◆ REQUIREMENT ◆
Retype only the lines below from the one with "J3 pin 2: +3V3 -> AGND" to the one with "R7: 15k (+3V3, RESET) -> 15k (AGND, RESET)", inclusive, skipping every image.

◆ PROVIDED RECORDS ◆
[Start of section]
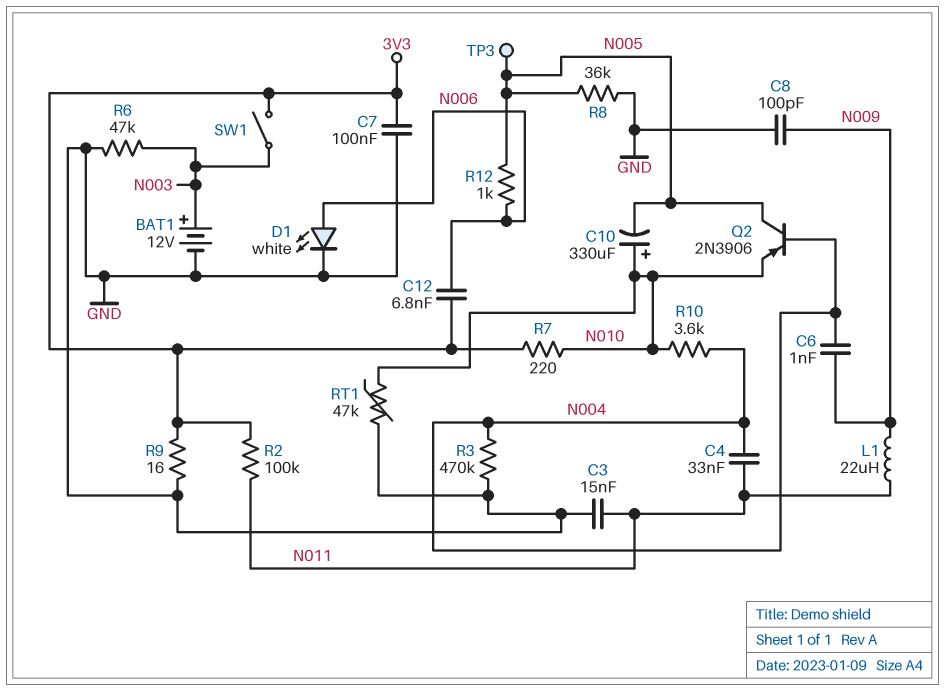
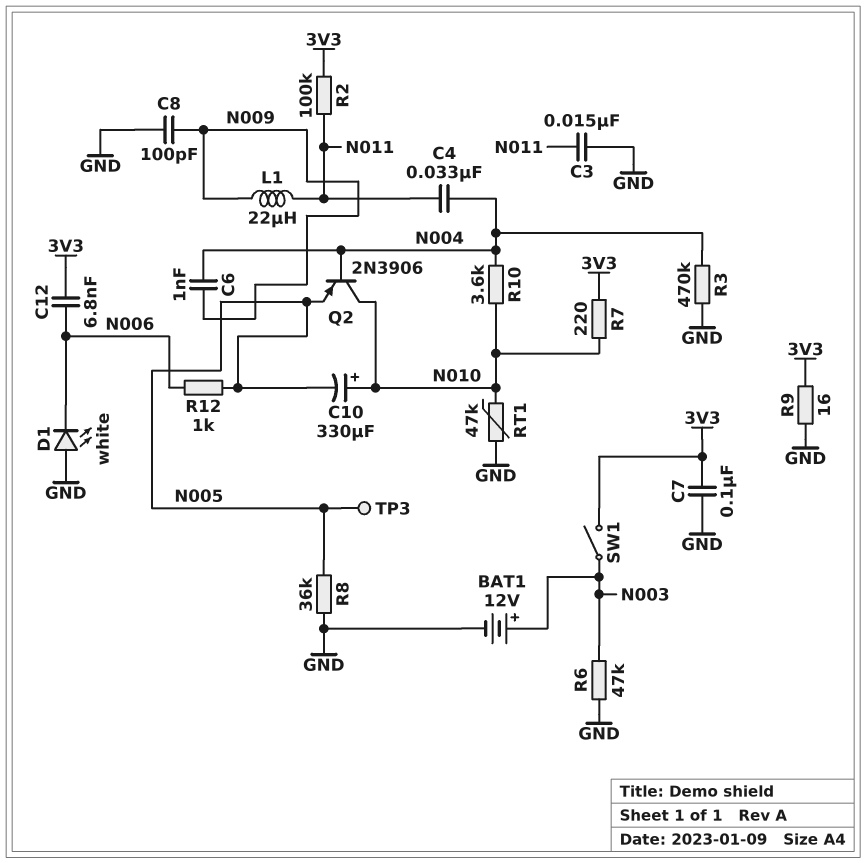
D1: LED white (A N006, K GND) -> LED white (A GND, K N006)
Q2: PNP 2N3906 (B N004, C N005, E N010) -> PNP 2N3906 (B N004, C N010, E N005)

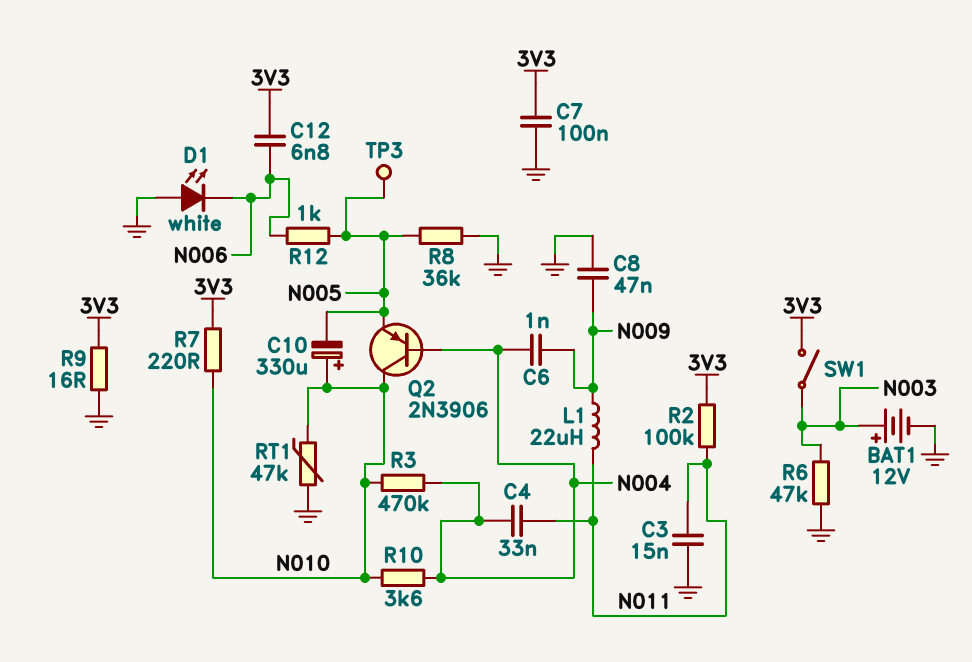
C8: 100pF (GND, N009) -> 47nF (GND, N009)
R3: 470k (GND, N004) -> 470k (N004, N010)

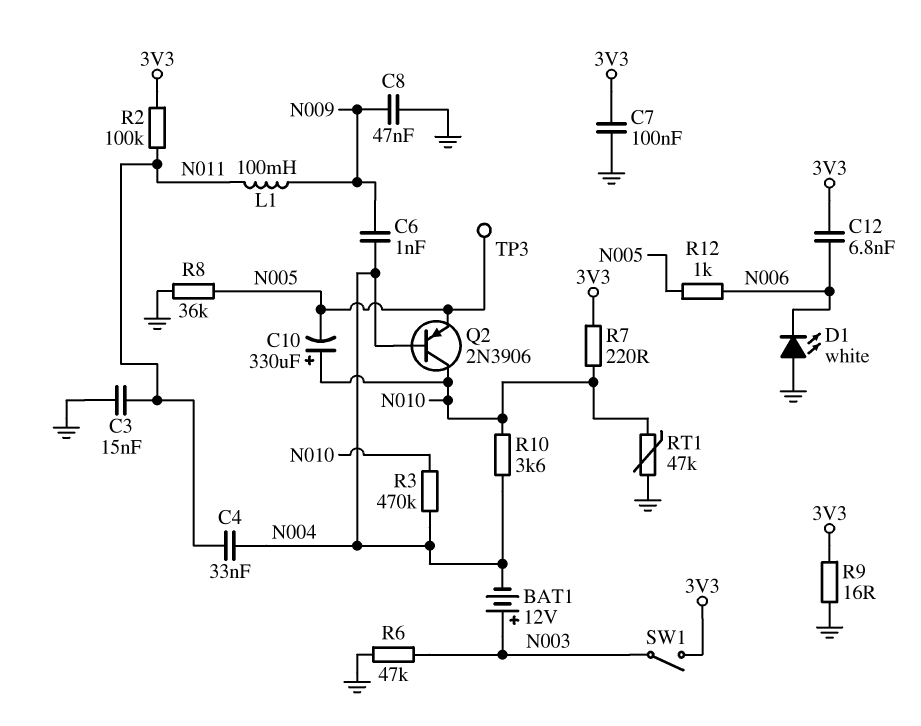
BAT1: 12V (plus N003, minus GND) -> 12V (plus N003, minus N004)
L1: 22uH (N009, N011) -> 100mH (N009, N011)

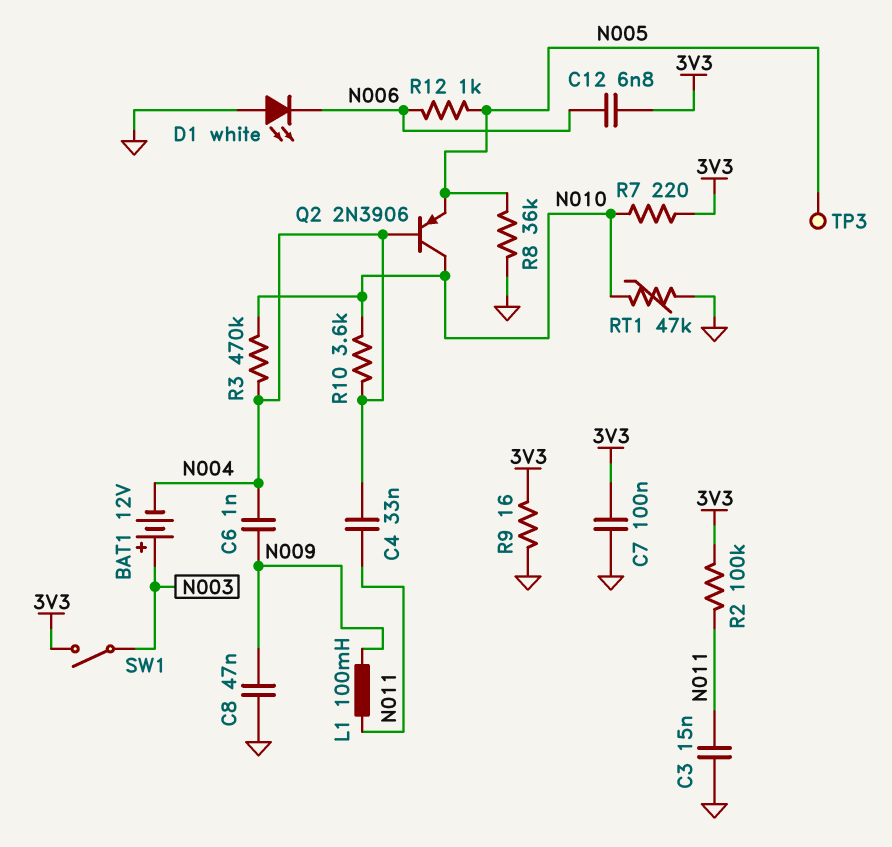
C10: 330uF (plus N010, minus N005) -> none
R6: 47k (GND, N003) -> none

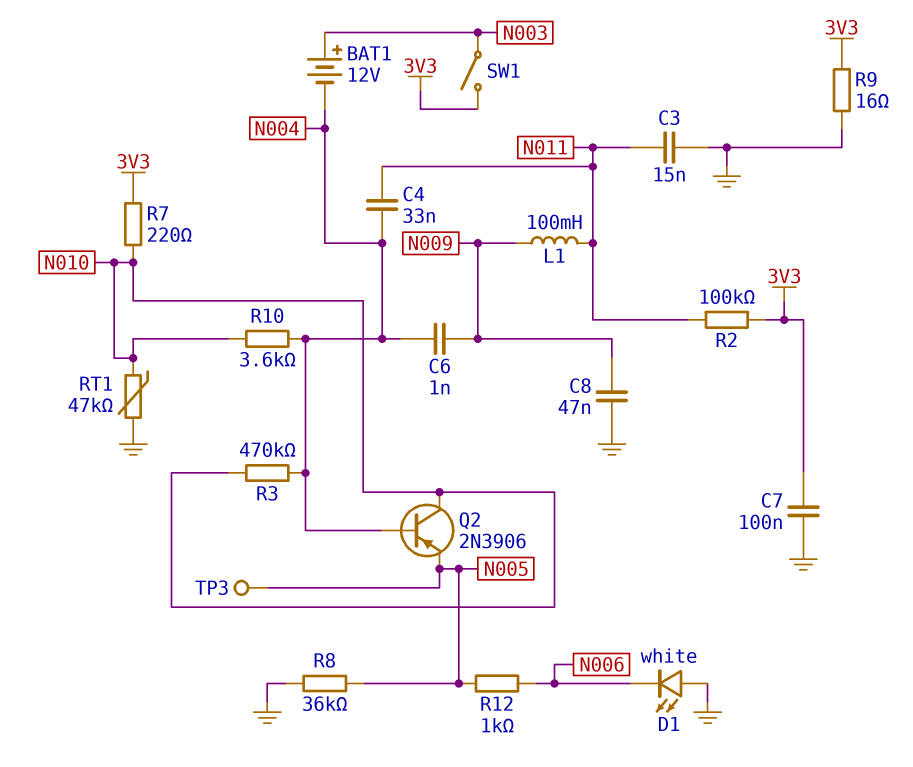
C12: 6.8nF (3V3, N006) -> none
[End of section]
[Start of section]
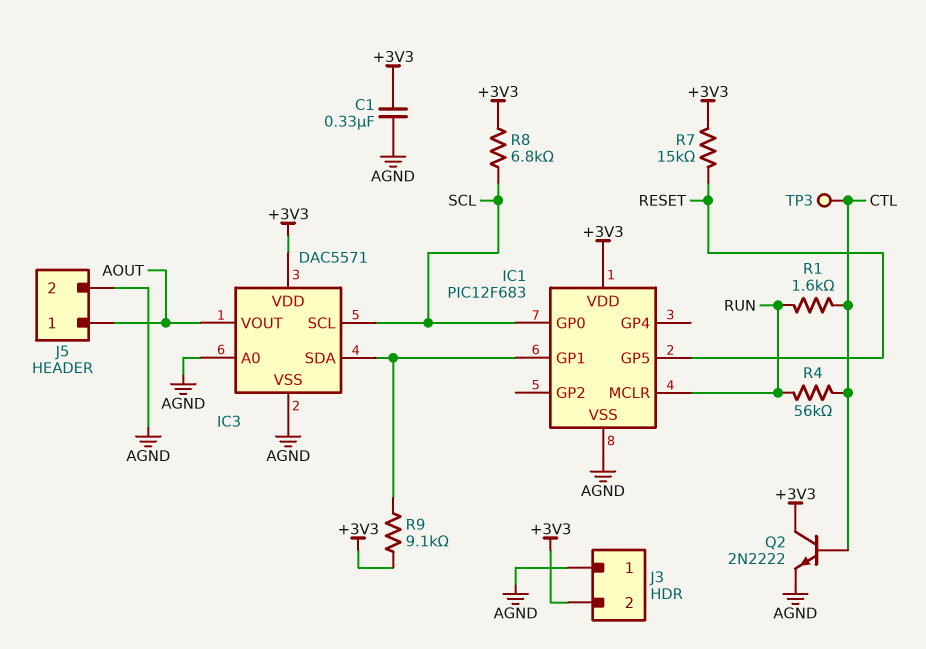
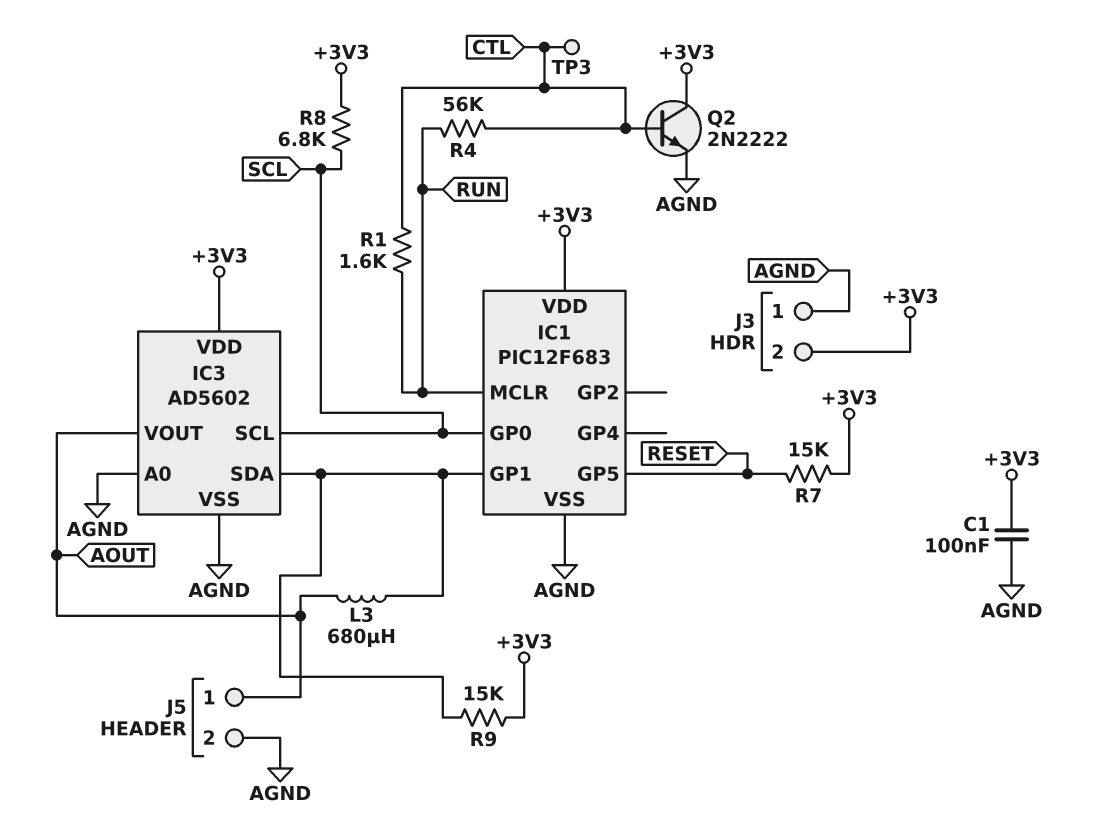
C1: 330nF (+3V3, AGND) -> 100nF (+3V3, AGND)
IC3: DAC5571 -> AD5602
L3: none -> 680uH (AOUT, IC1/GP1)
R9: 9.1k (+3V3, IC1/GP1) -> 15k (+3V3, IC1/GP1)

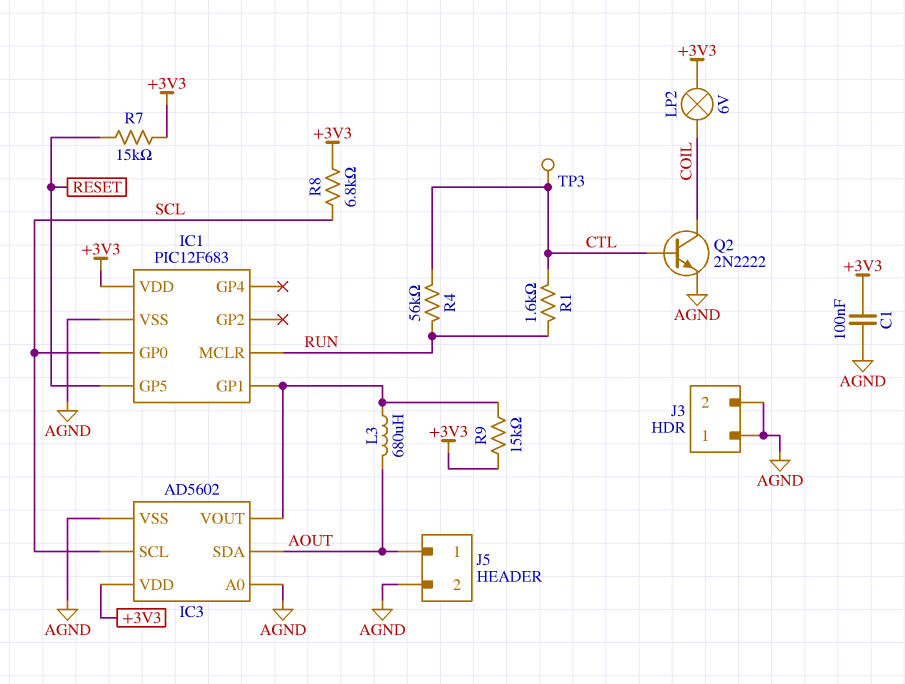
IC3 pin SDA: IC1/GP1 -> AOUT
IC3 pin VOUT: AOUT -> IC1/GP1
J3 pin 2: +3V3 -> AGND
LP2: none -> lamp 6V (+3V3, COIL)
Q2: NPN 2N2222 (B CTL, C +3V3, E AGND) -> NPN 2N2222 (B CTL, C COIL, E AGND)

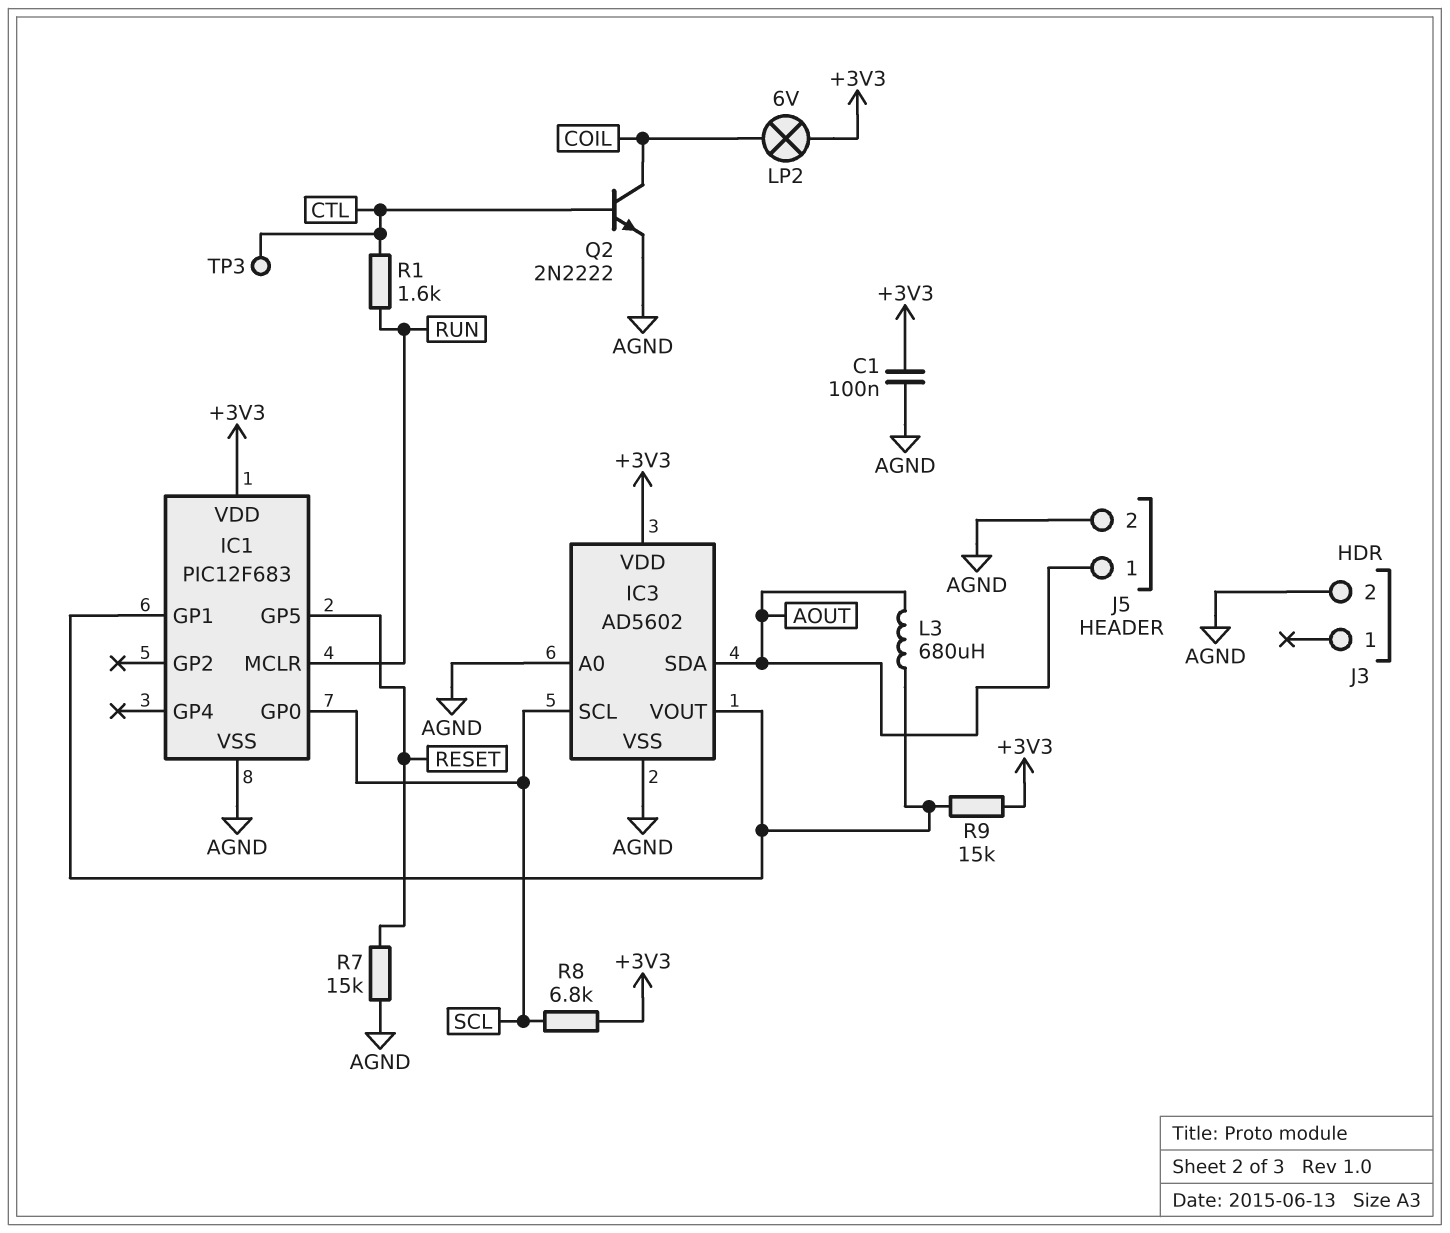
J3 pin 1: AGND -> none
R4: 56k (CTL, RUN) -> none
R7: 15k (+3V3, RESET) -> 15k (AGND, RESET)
[End of section]
◆ RESULT FOR THIS TASK ◆
J3 pin 2: +3V3 -> AGND
LP2: none -> lamp 6V (+3V3, COIL)
Q2: NPN 2N2222 (B CTL, C +3V3, E AGND) -> NPN 2N2222 (B CTL, C COIL, E AGND)

J3 pin 1: AGND -> none
R4: 56k (CTL, RUN) -> none
R7: 15k (+3V3, RESET) -> 15k (AGND, RESET)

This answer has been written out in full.